[[ EXTRACTED MATERIAL open ]]
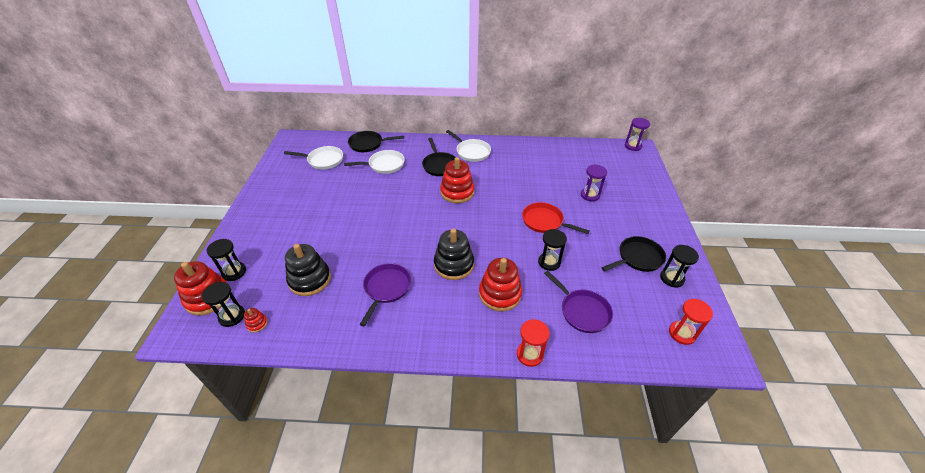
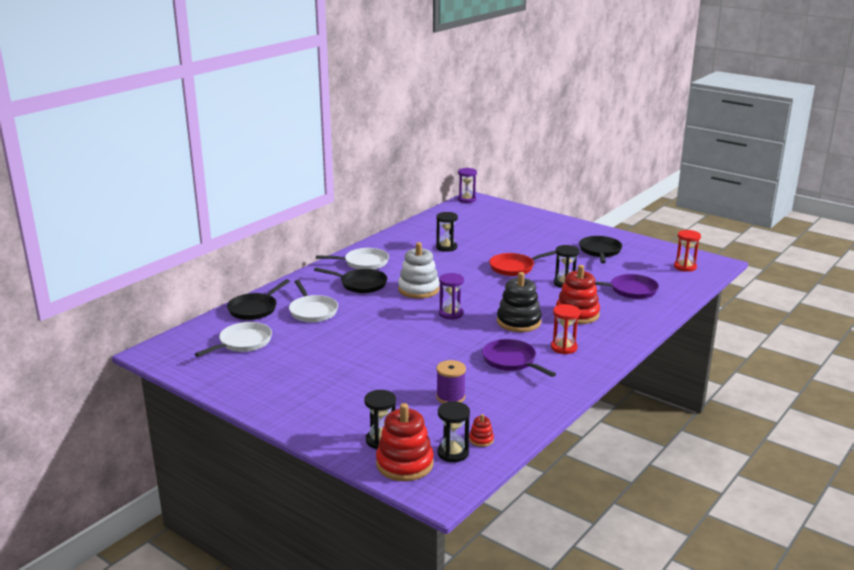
camera: 55 degrees left, 20 degrees down
(310, 280) = (450, 397): black stacking toy -> purple spool
(384, 165) = (312, 311): white pan -> white pan turned 135 degrees clockwise
(457, 192) = (418, 289): red stacking toy -> white stacking toy
(529, 354) = (651, 324): red hourglass -> red hourglass (564, 348)
(590, 195) = (506, 239): purple hourglass -> purple hourglass (451, 314)
(672, 278) = (633, 249): black hourglass -> black hourglass (446, 247)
[[ EXTRACTED MATERIAL closed ]]
#### INSTRUCTIONS TO FOLLOW
Set down nothing but the lines from the one with "(384, 165) = (312, 311): white" through the end of the records, keeping each line exactly as written and including both ends.

#### TASK RESULT
(384, 165) = (312, 311): white pan -> white pan turned 135 degrees clockwise
(457, 192) = (418, 289): red stacking toy -> white stacking toy
(529, 354) = (651, 324): red hourglass -> red hourglass (564, 348)
(590, 195) = (506, 239): purple hourglass -> purple hourglass (451, 314)
(672, 278) = (633, 249): black hourglass -> black hourglass (446, 247)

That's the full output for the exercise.